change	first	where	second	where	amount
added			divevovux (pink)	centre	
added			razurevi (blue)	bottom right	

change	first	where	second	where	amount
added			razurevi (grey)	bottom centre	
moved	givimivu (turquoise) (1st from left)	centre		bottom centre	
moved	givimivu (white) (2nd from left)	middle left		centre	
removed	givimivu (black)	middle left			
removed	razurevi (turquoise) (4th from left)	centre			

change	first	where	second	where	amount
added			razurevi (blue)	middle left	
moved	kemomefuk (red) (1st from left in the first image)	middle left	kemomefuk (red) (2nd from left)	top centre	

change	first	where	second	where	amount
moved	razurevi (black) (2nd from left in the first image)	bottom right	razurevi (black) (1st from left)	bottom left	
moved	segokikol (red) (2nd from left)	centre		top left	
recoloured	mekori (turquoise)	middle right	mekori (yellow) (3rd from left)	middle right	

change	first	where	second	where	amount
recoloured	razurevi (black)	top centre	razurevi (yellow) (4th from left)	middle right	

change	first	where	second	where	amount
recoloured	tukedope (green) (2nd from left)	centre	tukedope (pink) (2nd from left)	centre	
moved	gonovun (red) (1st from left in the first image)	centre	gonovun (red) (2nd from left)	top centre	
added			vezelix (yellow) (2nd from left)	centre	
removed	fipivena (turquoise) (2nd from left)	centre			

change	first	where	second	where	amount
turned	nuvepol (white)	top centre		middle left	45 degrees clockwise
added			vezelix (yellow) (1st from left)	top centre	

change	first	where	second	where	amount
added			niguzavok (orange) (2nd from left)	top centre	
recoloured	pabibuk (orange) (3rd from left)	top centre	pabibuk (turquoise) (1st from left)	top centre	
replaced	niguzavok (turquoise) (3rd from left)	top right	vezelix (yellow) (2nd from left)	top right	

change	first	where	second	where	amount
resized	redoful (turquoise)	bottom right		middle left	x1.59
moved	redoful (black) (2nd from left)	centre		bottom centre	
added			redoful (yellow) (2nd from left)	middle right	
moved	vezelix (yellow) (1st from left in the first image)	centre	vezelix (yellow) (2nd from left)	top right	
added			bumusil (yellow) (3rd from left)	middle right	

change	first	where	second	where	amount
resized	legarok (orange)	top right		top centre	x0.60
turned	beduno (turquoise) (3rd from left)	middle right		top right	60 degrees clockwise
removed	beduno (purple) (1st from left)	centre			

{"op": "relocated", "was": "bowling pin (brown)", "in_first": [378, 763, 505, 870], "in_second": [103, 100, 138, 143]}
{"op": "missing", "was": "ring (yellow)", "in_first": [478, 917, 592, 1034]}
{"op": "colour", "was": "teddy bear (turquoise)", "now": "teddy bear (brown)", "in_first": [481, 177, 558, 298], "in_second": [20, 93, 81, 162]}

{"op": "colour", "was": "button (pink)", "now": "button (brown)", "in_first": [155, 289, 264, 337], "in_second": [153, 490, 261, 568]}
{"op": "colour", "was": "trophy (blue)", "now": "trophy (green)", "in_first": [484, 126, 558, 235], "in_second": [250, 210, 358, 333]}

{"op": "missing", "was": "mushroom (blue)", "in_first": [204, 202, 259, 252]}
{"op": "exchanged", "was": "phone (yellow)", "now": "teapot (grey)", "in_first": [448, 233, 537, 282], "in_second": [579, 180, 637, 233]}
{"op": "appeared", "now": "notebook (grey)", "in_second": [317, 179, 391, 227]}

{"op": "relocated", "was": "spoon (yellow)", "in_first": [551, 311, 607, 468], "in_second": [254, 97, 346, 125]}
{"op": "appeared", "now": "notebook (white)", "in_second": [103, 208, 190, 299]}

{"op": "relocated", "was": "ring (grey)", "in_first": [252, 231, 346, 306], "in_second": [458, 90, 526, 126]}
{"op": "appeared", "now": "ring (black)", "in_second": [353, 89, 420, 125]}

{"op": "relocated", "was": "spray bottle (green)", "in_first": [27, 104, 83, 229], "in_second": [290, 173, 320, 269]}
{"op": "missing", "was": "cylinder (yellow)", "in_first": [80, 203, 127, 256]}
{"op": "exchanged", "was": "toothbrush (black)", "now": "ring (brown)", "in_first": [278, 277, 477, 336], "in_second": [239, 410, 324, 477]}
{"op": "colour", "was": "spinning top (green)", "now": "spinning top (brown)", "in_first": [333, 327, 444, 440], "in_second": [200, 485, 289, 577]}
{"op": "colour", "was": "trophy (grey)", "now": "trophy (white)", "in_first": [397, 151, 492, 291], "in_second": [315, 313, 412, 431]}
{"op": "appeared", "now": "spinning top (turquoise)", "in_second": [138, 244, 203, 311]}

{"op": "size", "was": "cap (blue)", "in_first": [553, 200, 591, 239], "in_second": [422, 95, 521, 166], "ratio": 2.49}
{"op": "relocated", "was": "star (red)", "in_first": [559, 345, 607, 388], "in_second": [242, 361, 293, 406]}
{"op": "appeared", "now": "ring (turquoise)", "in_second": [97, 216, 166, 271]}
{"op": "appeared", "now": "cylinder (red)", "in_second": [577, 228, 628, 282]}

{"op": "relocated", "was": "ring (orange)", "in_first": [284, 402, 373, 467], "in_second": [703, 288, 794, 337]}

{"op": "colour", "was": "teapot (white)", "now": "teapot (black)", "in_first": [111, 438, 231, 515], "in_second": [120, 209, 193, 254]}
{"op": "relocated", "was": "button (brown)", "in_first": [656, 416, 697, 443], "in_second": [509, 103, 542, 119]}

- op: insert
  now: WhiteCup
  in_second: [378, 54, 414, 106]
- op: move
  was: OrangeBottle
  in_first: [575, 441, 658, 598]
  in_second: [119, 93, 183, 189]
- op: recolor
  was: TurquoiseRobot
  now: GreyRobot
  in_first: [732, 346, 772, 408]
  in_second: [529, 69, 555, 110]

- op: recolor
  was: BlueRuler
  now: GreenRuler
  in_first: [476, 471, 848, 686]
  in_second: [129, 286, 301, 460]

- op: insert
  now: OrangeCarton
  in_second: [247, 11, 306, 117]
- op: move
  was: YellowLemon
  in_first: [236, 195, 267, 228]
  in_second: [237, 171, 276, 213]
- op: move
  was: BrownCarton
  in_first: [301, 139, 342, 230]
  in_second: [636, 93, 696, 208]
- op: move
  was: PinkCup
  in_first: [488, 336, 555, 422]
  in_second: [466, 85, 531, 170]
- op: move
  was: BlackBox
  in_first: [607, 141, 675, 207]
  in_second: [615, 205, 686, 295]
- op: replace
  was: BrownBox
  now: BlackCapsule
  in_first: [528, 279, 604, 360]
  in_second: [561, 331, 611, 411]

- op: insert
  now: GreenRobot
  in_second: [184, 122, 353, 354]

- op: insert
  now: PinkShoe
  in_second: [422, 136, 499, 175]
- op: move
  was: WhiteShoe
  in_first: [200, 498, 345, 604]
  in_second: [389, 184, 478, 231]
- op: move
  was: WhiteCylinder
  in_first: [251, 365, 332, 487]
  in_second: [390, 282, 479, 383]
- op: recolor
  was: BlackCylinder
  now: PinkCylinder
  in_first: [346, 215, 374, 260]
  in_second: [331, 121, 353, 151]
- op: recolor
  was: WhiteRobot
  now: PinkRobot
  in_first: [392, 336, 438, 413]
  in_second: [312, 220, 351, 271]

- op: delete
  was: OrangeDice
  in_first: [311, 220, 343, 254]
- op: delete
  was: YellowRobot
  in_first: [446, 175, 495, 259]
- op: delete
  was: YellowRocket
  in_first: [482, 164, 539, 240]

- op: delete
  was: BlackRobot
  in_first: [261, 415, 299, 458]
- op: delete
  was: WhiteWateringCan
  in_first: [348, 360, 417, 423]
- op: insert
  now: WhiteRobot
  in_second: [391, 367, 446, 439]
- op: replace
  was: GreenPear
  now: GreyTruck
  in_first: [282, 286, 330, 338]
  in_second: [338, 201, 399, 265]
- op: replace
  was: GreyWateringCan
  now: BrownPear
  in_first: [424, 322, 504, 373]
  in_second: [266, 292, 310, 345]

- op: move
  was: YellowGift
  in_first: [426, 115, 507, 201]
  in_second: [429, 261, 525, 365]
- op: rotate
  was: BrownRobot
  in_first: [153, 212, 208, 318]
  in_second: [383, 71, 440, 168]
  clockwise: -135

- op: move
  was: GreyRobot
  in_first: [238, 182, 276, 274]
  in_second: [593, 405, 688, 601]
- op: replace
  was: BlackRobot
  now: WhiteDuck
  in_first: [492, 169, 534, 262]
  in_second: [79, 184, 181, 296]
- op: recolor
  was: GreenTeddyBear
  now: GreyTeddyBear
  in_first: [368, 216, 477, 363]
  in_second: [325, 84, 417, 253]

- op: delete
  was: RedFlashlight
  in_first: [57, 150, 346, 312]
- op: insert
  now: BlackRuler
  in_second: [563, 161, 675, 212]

◇ ◇ ◇ ◇

__Instructions to follow__: Taking the entries above, write out exactly the lines starting with the line containing "now: WhiteCup" and going on through the line containing "in_first: [732, 346, 772, 408]", both included, and nothing else.

__Task answer__:
  now: WhiteCup
  in_second: [378, 54, 414, 106]
- op: move
  was: OrangeBottle
  in_first: [575, 441, 658, 598]
  in_second: [119, 93, 183, 189]
- op: recolor
  was: TurquoiseRobot
  now: GreyRobot
  in_first: [732, 346, 772, 408]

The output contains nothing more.